§ TASK DETAILS: Nothing should appear in the answer except the lines below from the line containing "(253, 154) = (628, 173): yellow" through the line containing "(311, 258) = (476, 232): yellow", copied exactly, with pictures left out.

[Before-and-after object lists]
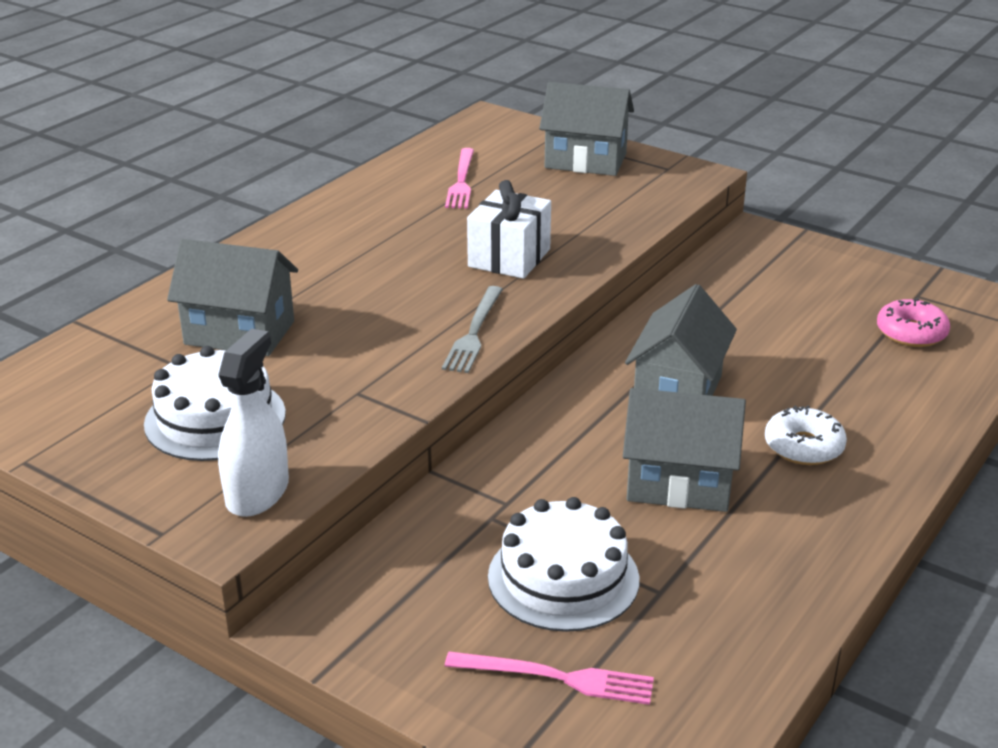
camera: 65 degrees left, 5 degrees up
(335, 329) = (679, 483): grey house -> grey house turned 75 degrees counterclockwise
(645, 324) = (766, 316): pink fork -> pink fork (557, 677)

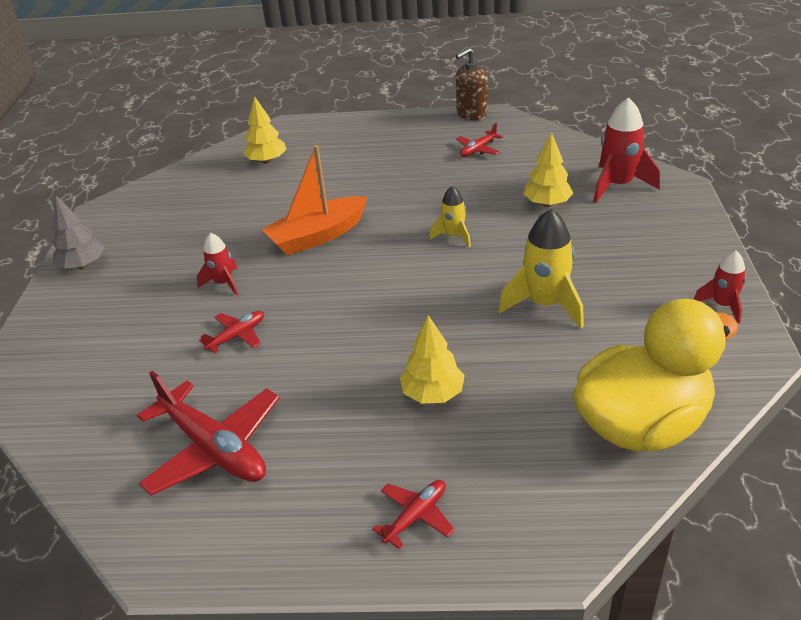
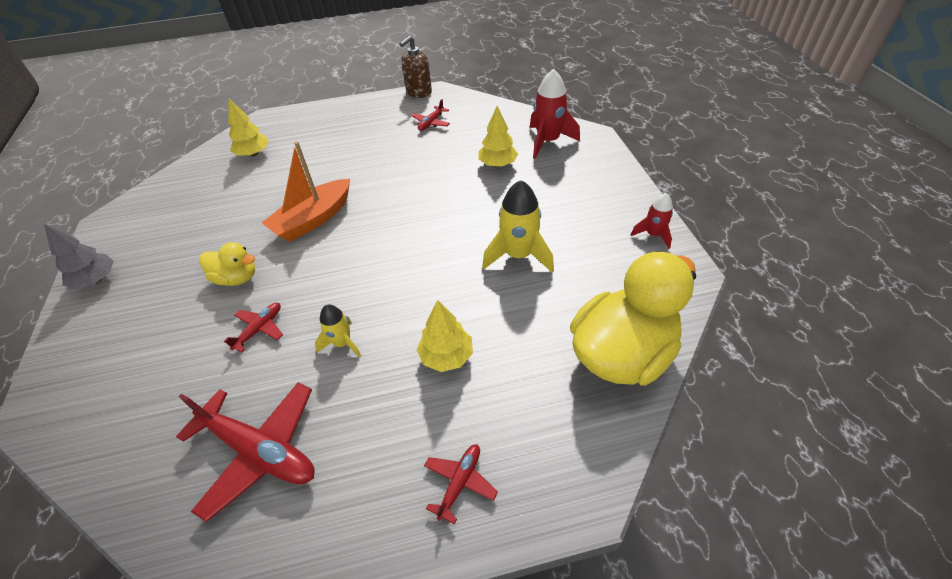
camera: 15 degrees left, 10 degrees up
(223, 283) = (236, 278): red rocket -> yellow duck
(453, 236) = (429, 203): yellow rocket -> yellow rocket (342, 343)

--

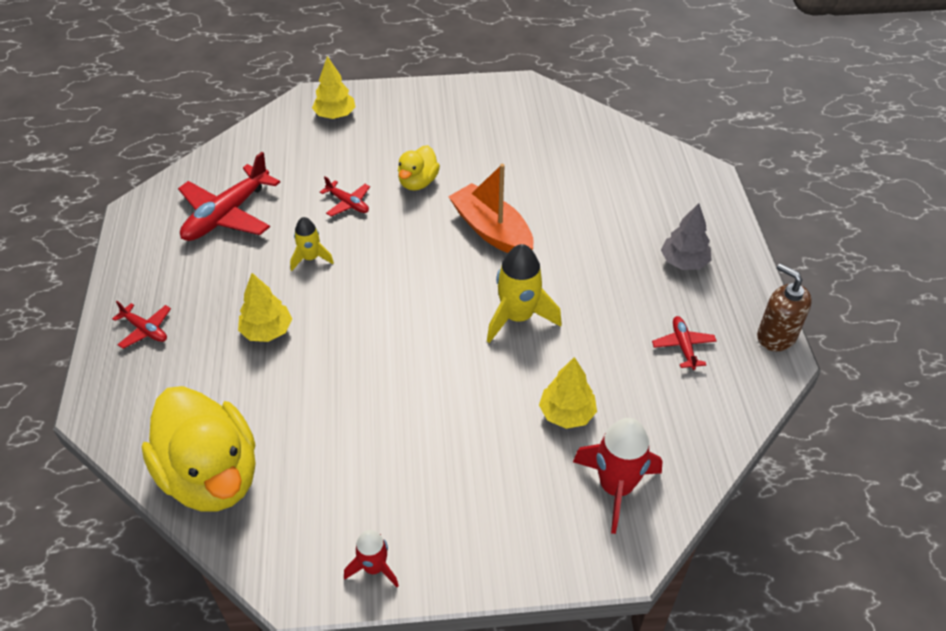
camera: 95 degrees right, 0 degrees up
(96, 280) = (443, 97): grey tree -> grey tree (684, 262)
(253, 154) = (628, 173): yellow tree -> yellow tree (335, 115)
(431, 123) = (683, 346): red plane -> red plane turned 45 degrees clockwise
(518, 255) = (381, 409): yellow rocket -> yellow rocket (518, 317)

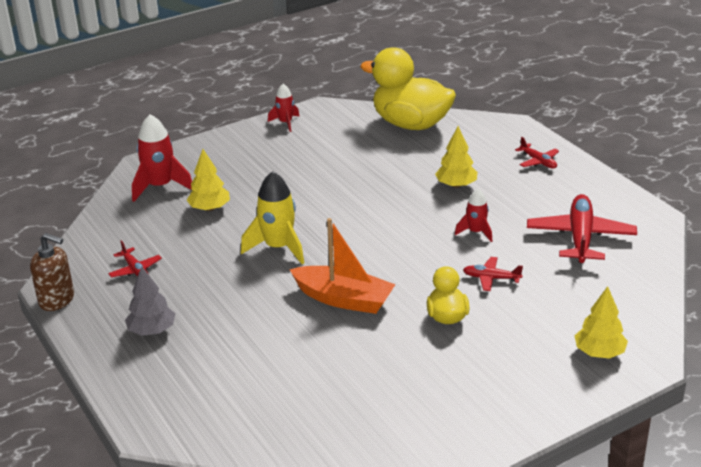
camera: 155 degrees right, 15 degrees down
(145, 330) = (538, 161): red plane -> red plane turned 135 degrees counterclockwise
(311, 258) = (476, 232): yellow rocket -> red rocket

§ YOUR RESPONSE:
(253, 154) = (628, 173): yellow tree -> yellow tree (335, 115)
(431, 123) = (683, 346): red plane -> red plane turned 45 degrees clockwise
(518, 255) = (381, 409): yellow rocket -> yellow rocket (518, 317)

camera: 155 degrees right, 15 degrees down
(145, 330) = (538, 161): red plane -> red plane turned 135 degrees counterclockwise
(311, 258) = (476, 232): yellow rocket -> red rocket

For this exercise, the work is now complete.